▶ _Task statement_
Where the line containing "pink brick I12" appears, end the copy there, keeping that line; start from the first line of the entries, copy exactly, and omit pictures.

#####

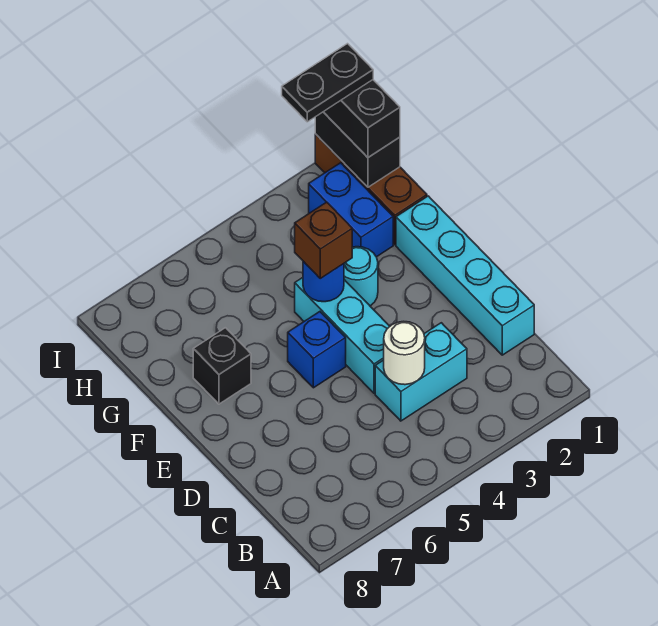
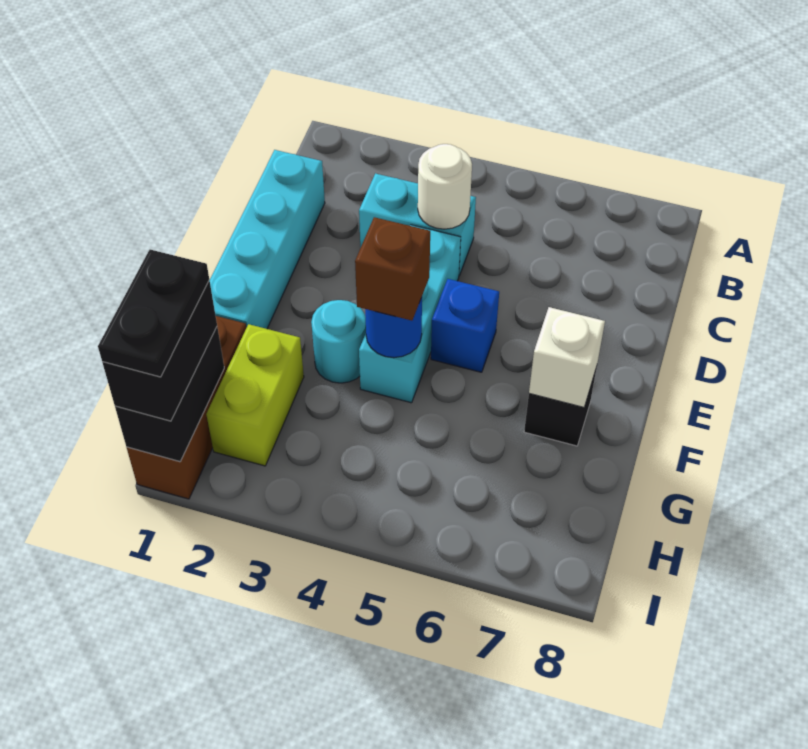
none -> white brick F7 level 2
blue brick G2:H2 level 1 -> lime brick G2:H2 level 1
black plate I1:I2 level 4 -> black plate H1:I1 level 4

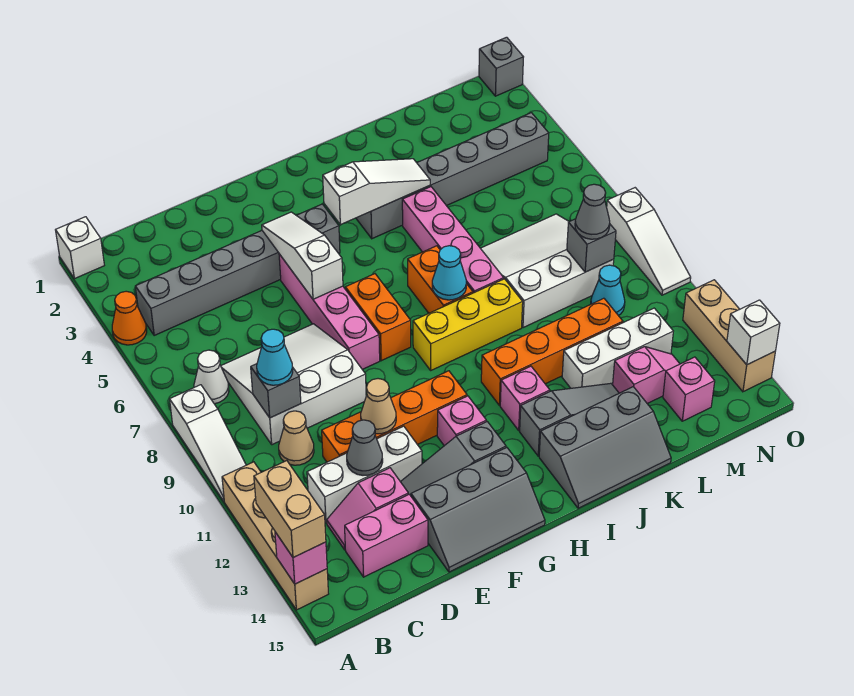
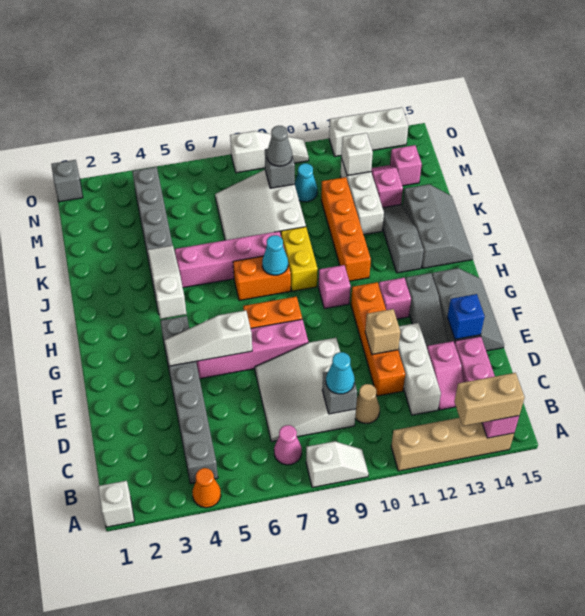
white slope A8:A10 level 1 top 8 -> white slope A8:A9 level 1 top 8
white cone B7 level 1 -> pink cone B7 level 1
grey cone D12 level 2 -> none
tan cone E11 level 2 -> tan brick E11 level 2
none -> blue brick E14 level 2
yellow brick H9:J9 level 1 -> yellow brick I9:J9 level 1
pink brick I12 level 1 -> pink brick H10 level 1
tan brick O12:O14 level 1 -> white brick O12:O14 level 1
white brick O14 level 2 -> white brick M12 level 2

#####

▶ _Solution to this problem_
none -> white brick F7 level 2
blue brick G2:H2 level 1 -> lime brick G2:H2 level 1
black plate I1:I2 level 4 -> black plate H1:I1 level 4

white slope A8:A10 level 1 top 8 -> white slope A8:A9 level 1 top 8
white cone B7 level 1 -> pink cone B7 level 1
grey cone D12 level 2 -> none
tan cone E11 level 2 -> tan brick E11 level 2
none -> blue brick E14 level 2
yellow brick H9:J9 level 1 -> yellow brick I9:J9 level 1
pink brick I12 level 1 -> pink brick H10 level 1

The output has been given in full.